---------- MATERIAL FOR THIS EXERCISE ----------

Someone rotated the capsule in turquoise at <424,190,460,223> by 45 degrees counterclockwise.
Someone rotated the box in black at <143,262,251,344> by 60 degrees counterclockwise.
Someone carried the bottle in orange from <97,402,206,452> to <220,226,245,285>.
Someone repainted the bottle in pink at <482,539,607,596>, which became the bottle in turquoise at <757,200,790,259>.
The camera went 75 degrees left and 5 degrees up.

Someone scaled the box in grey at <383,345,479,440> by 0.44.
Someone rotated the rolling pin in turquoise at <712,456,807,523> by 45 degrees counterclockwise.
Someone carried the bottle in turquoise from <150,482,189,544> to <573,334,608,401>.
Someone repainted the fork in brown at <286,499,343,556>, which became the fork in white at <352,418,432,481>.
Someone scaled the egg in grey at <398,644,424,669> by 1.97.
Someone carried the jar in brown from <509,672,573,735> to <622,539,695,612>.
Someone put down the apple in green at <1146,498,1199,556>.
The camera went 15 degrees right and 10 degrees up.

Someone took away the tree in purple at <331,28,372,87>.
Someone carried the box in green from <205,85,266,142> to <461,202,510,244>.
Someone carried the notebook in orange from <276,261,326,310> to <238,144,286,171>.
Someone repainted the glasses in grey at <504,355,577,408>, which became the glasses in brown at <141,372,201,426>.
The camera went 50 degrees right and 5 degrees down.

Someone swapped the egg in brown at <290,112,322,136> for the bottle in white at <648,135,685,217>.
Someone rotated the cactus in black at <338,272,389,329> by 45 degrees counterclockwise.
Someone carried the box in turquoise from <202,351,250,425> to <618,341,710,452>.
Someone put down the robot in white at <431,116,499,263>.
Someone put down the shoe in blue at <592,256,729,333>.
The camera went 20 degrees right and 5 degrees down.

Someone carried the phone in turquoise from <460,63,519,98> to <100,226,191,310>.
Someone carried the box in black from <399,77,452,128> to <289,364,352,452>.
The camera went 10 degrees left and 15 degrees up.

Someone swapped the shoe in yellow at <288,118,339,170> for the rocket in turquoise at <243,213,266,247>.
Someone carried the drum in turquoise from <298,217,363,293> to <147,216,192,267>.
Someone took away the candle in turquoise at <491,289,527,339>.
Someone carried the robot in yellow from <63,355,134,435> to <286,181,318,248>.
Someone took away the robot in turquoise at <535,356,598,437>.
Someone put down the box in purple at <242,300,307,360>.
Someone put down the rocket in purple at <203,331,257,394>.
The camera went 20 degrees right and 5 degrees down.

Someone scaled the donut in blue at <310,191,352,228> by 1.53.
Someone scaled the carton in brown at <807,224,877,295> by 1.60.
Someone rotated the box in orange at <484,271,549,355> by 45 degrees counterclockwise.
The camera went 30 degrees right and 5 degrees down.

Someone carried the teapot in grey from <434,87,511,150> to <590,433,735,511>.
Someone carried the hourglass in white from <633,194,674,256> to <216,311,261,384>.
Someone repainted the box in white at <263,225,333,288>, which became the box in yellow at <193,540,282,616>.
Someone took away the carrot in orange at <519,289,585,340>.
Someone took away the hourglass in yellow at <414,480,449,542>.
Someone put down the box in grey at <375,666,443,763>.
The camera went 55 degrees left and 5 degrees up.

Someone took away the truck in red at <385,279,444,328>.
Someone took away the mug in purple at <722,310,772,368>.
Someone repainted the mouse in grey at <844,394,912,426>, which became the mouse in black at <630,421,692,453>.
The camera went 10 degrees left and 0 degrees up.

----------

EXERCISE DIRECTIONS — The full material has to be written out again exactly as shown.

WORKED SOLUTION —
Someone rotated the capsule in turquoise at <424,190,460,223> by 45 degrees counterclockwise.
Someone rotated the box in black at <143,262,251,344> by 60 degrees counterclockwise.
Someone carried the bottle in orange from <97,402,206,452> to <220,226,245,285>.
Someone repainted the bottle in pink at <482,539,607,596>, which became the bottle in turquoise at <757,200,790,259>.
The camera went 75 degrees left and 5 degrees up.

Someone scaled the box in grey at <383,345,479,440> by 0.44.
Someone rotated the rolling pin in turquoise at <712,456,807,523> by 45 degrees counterclockwise.
Someone carried the bottle in turquoise from <150,482,189,544> to <573,334,608,401>.
Someone repainted the fork in brown at <286,499,343,556>, which became the fork in white at <352,418,432,481>.
Someone scaled the egg in grey at <398,644,424,669> by 1.97.
Someone carried the jar in brown from <509,672,573,735> to <622,539,695,612>.
Someone put down the apple in green at <1146,498,1199,556>.
The camera went 15 degrees right and 10 degrees up.

Someone took away the tree in purple at <331,28,372,87>.
Someone carried the box in green from <205,85,266,142> to <461,202,510,244>.
Someone carried the notebook in orange from <276,261,326,310> to <238,144,286,171>.
Someone repainted the glasses in grey at <504,355,577,408>, which became the glasses in brown at <141,372,201,426>.
The camera went 50 degrees right and 5 degrees down.

Someone swapped the egg in brown at <290,112,322,136> for the bottle in white at <648,135,685,217>.
Someone rotated the cactus in black at <338,272,389,329> by 45 degrees counterclockwise.
Someone carried the box in turquoise from <202,351,250,425> to <618,341,710,452>.
Someone put down the robot in white at <431,116,499,263>.
Someone put down the shoe in blue at <592,256,729,333>.
The camera went 20 degrees right and 5 degrees down.

Someone carried the phone in turquoise from <460,63,519,98> to <100,226,191,310>.
Someone carried the box in black from <399,77,452,128> to <289,364,352,452>.
The camera went 10 degrees left and 15 degrees up.

Someone swapped the shoe in yellow at <288,118,339,170> for the rocket in turquoise at <243,213,266,247>.
Someone carried the drum in turquoise from <298,217,363,293> to <147,216,192,267>.
Someone took away the candle in turquoise at <491,289,527,339>.
Someone carried the robot in yellow from <63,355,134,435> to <286,181,318,248>.
Someone took away the robot in turquoise at <535,356,598,437>.
Someone put down the box in purple at <242,300,307,360>.
Someone put down the rocket in purple at <203,331,257,394>.
The camera went 20 degrees right and 5 degrees down.

Someone scaled the donut in blue at <310,191,352,228> by 1.53.
Someone scaled the carton in brown at <807,224,877,295> by 1.60.
Someone rotated the box in orange at <484,271,549,355> by 45 degrees counterclockwise.
The camera went 30 degrees right and 5 degrees down.

Someone carried the teapot in grey from <434,87,511,150> to <590,433,735,511>.
Someone carried the hourglass in white from <633,194,674,256> to <216,311,261,384>.
Someone repainted the box in white at <263,225,333,288>, which became the box in yellow at <193,540,282,616>.
Someone took away the carrot in orange at <519,289,585,340>.
Someone took away the hourglass in yellow at <414,480,449,542>.
Someone put down the box in grey at <375,666,443,763>.
The camera went 55 degrees left and 5 degrees up.

Someone took away the truck in red at <385,279,444,328>.
Someone took away the mug in purple at <722,310,772,368>.
Someone repainted the mouse in grey at <844,394,912,426>, which became the mouse in black at <630,421,692,453>.
The camera went 10 degrees left and 0 degrees up.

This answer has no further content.